→ REQUIRED ACTION:
Once the line with "brown vase [405,180,476,304]" is found in the data, output it and each following line exactly, up to and including the line with "orange hat [284,112,328,157]", and nothing before or after.

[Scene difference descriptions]
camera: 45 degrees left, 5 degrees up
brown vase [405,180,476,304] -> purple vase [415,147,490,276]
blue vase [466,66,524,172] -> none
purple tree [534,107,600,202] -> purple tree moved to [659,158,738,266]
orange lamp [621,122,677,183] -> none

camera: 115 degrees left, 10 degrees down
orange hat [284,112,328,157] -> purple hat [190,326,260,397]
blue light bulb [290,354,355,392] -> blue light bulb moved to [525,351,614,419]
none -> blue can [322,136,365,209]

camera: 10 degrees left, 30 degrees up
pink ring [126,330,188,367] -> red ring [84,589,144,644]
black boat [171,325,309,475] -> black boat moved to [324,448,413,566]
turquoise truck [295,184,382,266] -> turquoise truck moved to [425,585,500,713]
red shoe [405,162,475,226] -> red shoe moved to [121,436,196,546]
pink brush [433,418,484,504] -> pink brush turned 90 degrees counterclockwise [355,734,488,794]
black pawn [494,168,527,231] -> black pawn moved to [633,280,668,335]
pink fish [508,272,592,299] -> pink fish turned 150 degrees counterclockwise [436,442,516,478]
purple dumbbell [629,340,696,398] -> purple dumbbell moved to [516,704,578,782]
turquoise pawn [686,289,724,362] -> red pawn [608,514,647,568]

→ RESPONSE TO THIS EXERCISE:
brown vase [405,180,476,304] -> purple vase [415,147,490,276]
blue vase [466,66,524,172] -> none
purple tree [534,107,600,202] -> purple tree moved to [659,158,738,266]
orange lamp [621,122,677,183] -> none

camera: 115 degrees left, 10 degrees down
orange hat [284,112,328,157] -> purple hat [190,326,260,397]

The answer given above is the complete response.